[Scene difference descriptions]

---+---

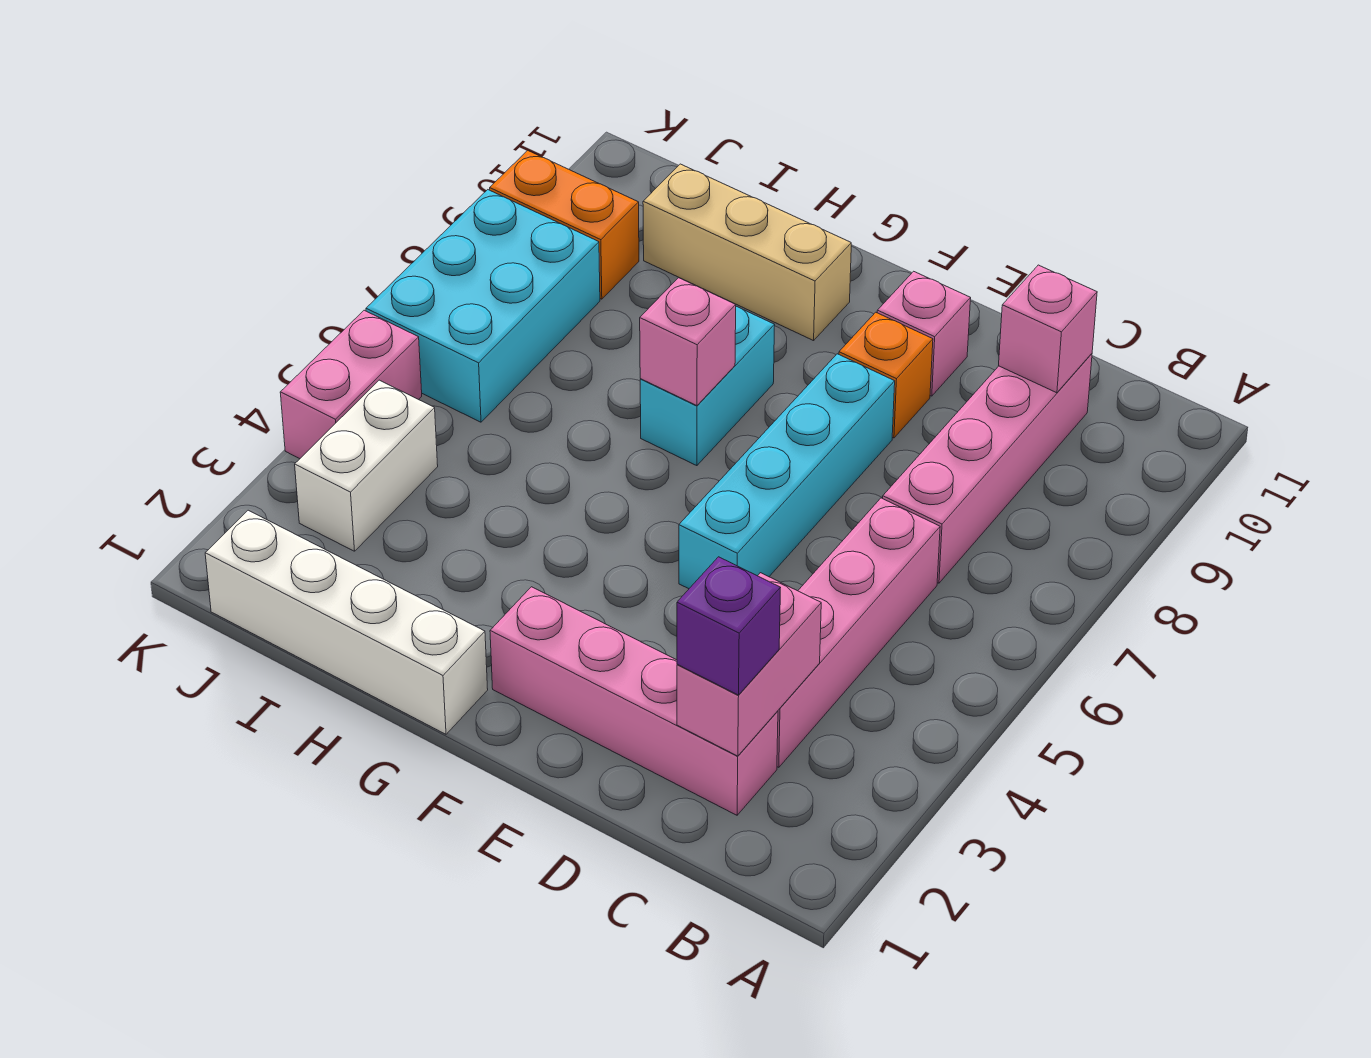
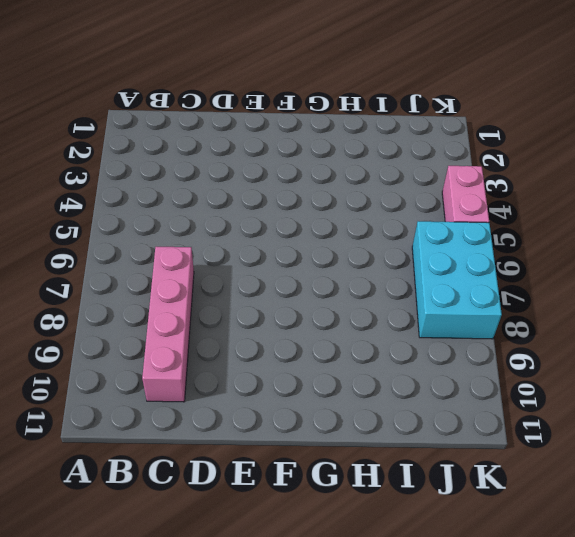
none -> pink 1x4 brick [490,587,778,815]
none -> pink 1x4 brick [777,498,940,767]
none -> cyan 1x4 brick [679,354,895,589]

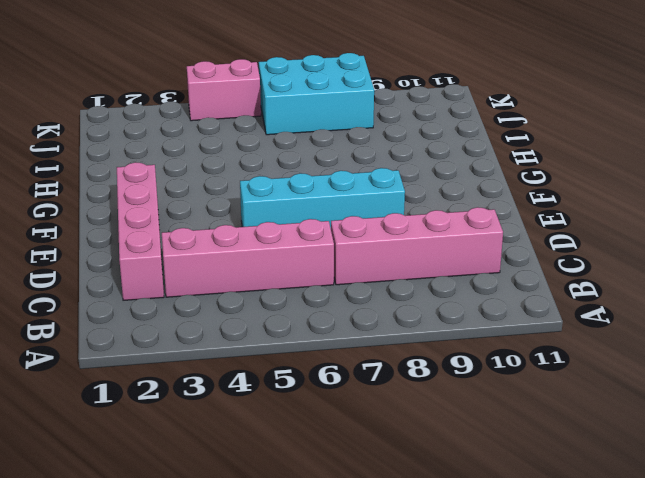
none -> orange 1x1 brick [839,312,933,438]
none -> pink 1x1 brick [877,271,971,396]
none -> white 1x4 brick [205,510,488,734]

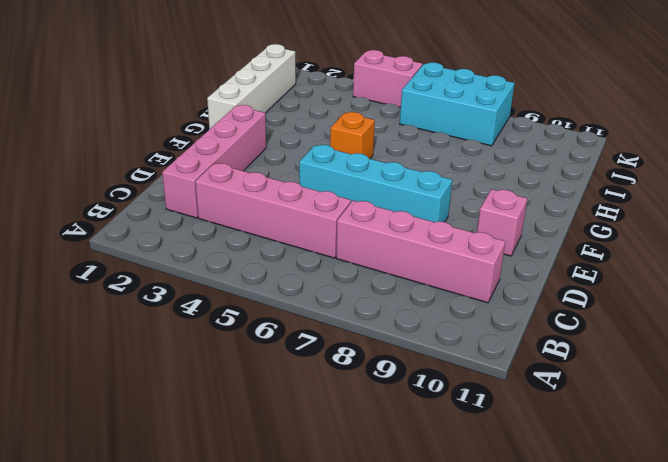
orange 1x1 brick [330,112,375,159] -> orange 1x1 brick moved to [839,312,933,438]
none -> cyan 1x2 brick [640,306,775,466]
none -> tan 1x3 brick [643,164,851,341]
none -> white 1x2 brick [295,380,438,551]

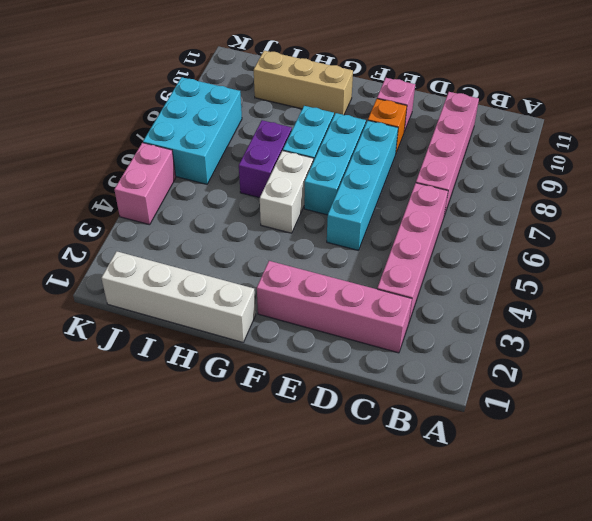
cyan 1x3 brick [304,113,366,215] -> none
white 1x2 brick [260,151,313,233] -> white 1x2 brick moved to [295,380,438,551]
purple 1x2 brick [239,120,292,198] -> none
none -> orange 1x2 brick [490,150,639,299]
none -> pink 1x2 brick [677,573,821,756]
none -> pink 1x1 brick [999,265,1097,393]

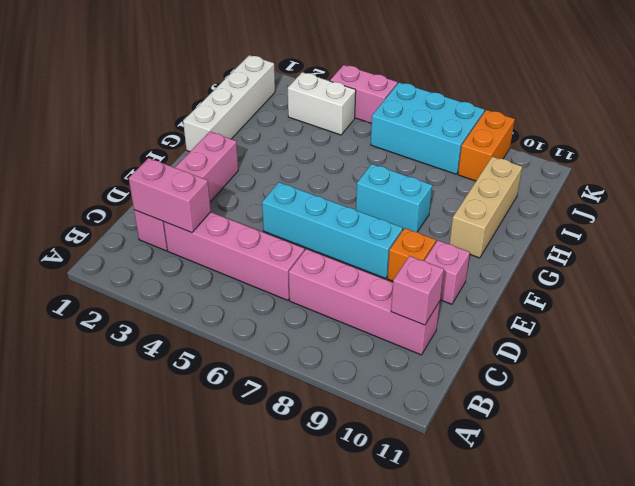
none -> pink 1x1 brick [640,278,736,406]
none -> purple 1x1 brick [677,557,780,695]

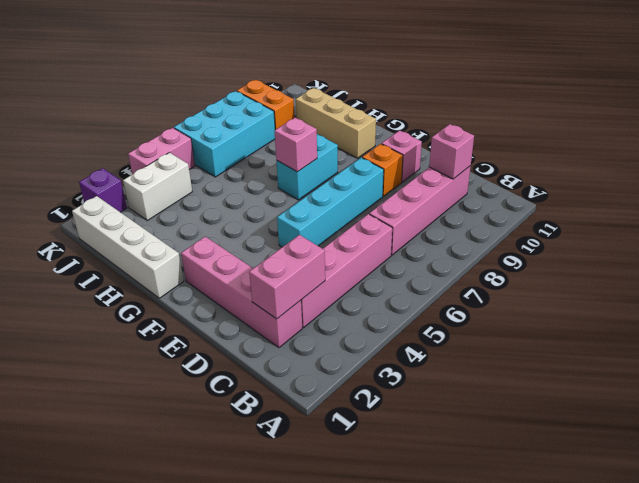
purple 1x1 brick [79,168,127,212] -> purple 1x1 brick moved to [677,557,780,695]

---+---

Problem statement —
Pick out every line above that holds the word "moved" and copy it.

Task solution —
orange 1x1 brick [330,112,375,159] -> orange 1x1 brick moved to [839,312,933,438]
white 1x2 brick [260,151,313,233] -> white 1x2 brick moved to [295,380,438,551]
purple 1x1 brick [79,168,127,212] -> purple 1x1 brick moved to [677,557,780,695]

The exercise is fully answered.